==== Data for the task ====
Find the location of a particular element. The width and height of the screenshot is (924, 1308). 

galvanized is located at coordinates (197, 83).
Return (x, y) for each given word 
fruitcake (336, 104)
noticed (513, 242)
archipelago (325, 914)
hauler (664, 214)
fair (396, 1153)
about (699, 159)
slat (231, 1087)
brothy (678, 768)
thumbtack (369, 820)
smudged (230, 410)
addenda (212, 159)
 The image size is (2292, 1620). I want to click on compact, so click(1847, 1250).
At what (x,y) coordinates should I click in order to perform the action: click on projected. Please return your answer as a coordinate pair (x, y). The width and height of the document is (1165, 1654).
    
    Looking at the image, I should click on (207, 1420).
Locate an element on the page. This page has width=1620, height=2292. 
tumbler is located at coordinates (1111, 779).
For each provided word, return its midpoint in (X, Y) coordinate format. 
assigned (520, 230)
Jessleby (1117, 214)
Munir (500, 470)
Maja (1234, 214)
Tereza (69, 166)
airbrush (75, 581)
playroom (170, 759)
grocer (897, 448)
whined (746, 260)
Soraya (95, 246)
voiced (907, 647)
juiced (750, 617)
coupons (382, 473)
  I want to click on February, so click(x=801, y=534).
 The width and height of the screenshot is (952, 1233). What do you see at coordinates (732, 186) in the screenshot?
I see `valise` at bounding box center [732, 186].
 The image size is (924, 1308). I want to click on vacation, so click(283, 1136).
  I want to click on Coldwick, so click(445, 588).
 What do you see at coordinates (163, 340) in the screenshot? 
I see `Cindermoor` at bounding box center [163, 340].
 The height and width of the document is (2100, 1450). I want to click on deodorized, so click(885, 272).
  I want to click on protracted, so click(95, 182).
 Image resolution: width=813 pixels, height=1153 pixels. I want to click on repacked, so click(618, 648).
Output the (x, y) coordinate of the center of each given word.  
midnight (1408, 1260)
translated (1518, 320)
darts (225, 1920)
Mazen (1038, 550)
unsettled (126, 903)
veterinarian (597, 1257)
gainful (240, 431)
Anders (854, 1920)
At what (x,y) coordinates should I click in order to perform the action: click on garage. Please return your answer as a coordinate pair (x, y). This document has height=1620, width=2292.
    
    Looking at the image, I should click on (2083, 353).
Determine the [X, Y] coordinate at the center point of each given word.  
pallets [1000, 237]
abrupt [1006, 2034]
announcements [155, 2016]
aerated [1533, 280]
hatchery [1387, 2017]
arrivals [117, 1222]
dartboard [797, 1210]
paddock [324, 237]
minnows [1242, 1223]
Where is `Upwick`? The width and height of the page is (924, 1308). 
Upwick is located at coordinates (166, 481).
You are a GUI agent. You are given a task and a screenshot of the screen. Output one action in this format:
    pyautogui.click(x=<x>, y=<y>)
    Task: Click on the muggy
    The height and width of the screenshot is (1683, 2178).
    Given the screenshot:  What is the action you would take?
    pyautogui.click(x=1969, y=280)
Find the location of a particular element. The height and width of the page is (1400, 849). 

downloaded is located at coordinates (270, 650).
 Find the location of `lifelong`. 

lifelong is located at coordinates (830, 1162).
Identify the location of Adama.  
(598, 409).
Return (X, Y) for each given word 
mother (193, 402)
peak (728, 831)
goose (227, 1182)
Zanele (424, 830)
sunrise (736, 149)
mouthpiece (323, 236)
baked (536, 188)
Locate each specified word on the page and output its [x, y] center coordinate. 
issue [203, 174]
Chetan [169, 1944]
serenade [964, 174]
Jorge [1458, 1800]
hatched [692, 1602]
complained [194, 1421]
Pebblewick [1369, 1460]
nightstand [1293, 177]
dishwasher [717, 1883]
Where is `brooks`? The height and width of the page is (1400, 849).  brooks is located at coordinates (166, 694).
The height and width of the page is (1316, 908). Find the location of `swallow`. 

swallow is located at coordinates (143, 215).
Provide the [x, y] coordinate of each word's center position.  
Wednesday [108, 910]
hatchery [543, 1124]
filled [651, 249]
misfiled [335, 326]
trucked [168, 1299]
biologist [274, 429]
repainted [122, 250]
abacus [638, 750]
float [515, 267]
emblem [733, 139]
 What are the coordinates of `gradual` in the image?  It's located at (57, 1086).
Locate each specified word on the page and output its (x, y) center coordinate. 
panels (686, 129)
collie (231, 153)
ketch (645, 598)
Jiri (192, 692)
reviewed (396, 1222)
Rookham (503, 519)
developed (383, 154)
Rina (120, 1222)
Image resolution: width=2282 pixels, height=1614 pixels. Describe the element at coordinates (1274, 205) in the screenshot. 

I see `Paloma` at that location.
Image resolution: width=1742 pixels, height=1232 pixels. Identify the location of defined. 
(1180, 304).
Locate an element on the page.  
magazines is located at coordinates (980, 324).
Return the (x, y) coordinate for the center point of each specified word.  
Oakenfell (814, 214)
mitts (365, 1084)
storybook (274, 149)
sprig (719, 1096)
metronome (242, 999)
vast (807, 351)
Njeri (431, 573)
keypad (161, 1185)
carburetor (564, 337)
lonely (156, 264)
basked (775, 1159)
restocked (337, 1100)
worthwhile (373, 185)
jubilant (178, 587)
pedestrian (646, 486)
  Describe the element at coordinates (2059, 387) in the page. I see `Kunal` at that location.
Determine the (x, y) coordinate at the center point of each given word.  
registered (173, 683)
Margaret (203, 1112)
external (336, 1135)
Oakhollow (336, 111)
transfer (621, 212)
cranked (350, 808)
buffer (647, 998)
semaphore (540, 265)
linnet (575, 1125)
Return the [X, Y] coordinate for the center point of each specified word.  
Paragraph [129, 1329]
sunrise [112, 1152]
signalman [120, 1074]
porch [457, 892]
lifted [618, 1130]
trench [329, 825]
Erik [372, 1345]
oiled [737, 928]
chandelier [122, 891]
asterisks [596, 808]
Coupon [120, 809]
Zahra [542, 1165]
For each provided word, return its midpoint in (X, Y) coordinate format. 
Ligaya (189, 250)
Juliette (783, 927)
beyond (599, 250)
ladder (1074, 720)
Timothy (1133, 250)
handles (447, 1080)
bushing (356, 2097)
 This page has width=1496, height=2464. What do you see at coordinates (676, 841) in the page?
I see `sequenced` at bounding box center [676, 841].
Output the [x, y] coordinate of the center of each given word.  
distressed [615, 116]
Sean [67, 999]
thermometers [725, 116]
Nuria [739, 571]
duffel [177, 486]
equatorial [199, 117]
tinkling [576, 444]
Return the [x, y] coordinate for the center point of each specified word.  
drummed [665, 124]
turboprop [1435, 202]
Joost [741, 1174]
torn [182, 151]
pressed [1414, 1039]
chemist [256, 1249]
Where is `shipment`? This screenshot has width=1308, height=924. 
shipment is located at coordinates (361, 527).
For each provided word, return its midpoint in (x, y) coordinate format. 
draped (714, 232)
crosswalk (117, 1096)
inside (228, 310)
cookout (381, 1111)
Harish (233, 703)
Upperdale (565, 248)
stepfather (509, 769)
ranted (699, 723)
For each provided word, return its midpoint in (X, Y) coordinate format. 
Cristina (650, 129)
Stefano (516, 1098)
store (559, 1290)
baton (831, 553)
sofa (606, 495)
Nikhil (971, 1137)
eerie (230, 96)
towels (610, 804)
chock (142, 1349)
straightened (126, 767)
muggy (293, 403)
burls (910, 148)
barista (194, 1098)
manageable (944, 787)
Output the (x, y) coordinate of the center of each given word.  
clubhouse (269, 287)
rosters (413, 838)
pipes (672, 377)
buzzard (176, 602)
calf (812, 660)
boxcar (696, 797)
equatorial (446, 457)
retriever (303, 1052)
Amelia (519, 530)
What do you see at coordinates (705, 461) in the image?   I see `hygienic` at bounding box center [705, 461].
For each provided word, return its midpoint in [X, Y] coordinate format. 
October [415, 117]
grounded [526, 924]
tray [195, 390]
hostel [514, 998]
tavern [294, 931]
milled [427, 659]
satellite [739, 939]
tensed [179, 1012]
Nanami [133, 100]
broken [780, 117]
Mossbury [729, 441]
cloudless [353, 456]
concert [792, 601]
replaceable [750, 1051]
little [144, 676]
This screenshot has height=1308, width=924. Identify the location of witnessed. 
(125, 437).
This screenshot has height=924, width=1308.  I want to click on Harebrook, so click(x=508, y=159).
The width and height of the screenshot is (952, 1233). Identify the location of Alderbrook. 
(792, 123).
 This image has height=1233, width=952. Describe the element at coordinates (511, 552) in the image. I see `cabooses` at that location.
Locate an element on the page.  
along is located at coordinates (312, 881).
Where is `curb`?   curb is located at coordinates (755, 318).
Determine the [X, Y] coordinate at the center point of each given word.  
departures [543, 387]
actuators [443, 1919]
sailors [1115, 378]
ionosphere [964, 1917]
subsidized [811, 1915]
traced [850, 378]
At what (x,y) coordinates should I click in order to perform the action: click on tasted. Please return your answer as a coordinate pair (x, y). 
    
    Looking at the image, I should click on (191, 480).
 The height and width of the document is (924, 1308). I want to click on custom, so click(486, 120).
====
=== Problem ===
Return, with no changes, the items from the line containing "Joost [741, 1174]" through the line containing "towels (610, 804)", counting both of those lines.

=== Written reply ===
Joost [741, 1174]
torn [182, 151]
pressed [1414, 1039]
chemist [256, 1249]
Where is `shipment`? This screenshot has width=1308, height=924. 
shipment is located at coordinates (361, 527).
For each provided word, return its midpoint in (x, y) coordinate format. 
draped (714, 232)
crosswalk (117, 1096)
inside (228, 310)
cookout (381, 1111)
Harish (233, 703)
Upperdale (565, 248)
stepfather (509, 769)
ranted (699, 723)
For each provided word, return its midpoint in (X, Y) coordinate format. 
Cristina (650, 129)
Stefano (516, 1098)
store (559, 1290)
baton (831, 553)
sofa (606, 495)
Nikhil (971, 1137)
eerie (230, 96)
towels (610, 804)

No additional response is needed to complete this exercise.